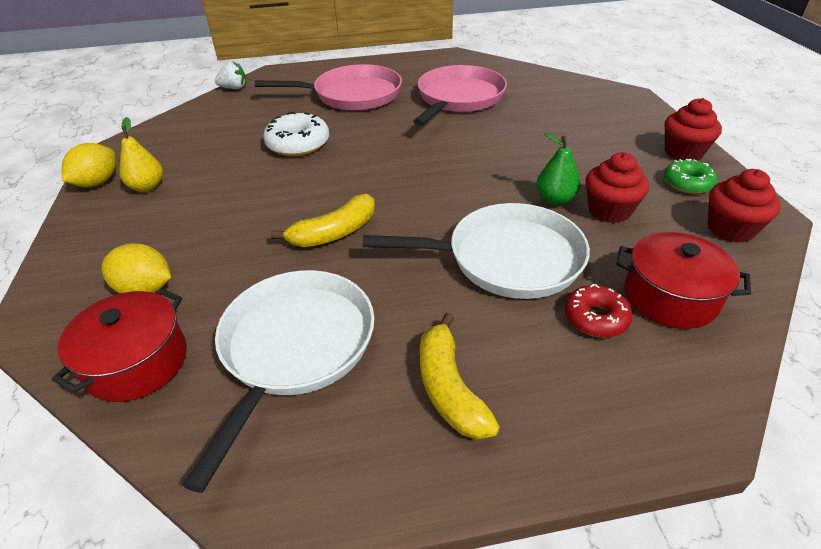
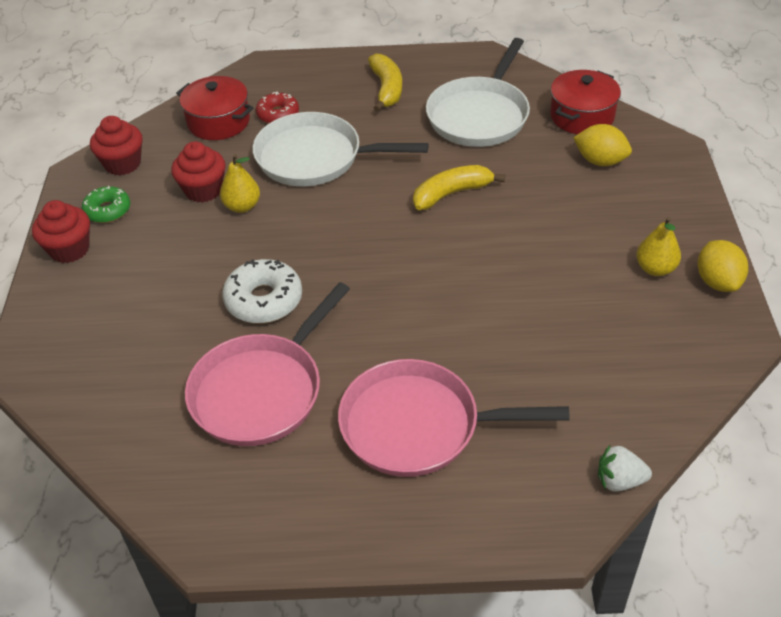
camera: 170 degrees left, 5 degrees up
yellow lemon [62,143,116,188] -> yellow lemon turned 45 degrees counterclockwise [698,240,748,292]
white donut [263,111,329,157] -> white donut moved to [222,259,302,324]
green pear [536,133,580,205] -> yellow pear [220,154,260,213]

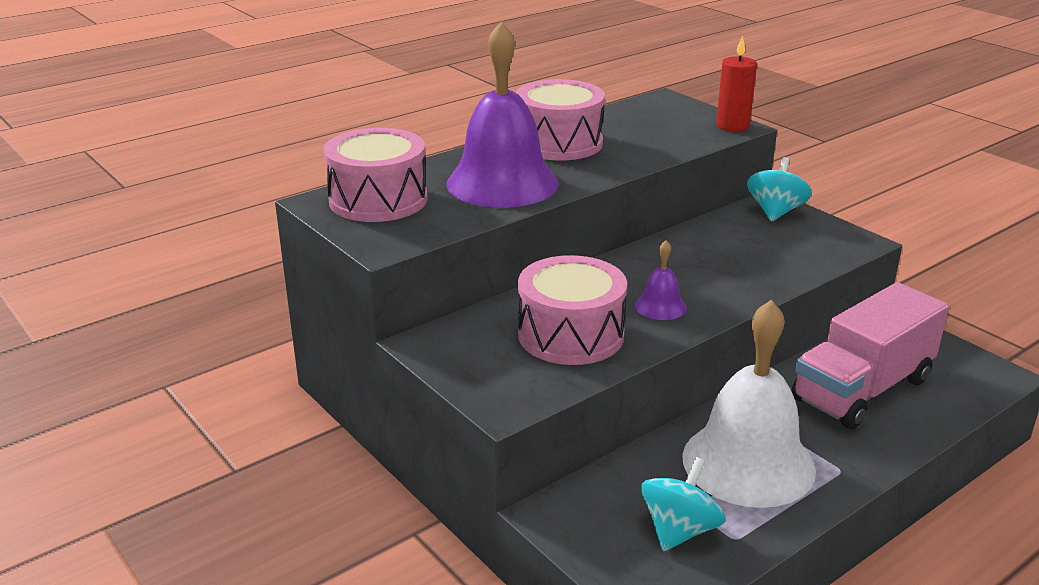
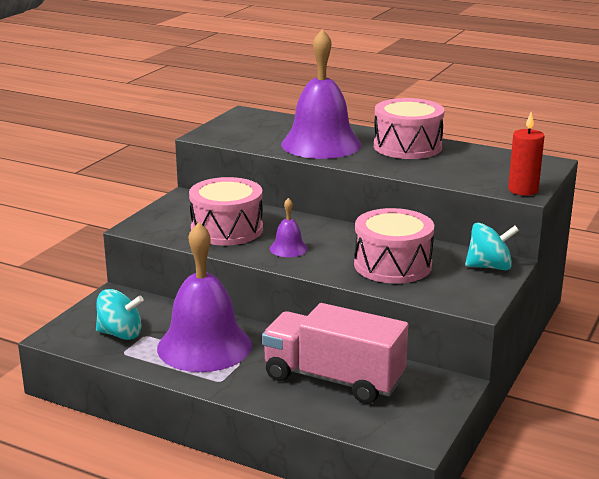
camera: 65 degrees right, 5 degrees down
pink drum [323,128,428,222] -> pink drum moved to [354,208,434,284]
white bell [682,300,816,508] -> purple bell [157,222,252,372]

— Work to be completed —
Lines holding the word "camera" are the answer; copy each one from the records above.

— Result for this task —
camera: 170 degrees left, 5 degrees up
camera: 65 degrees right, 5 degrees down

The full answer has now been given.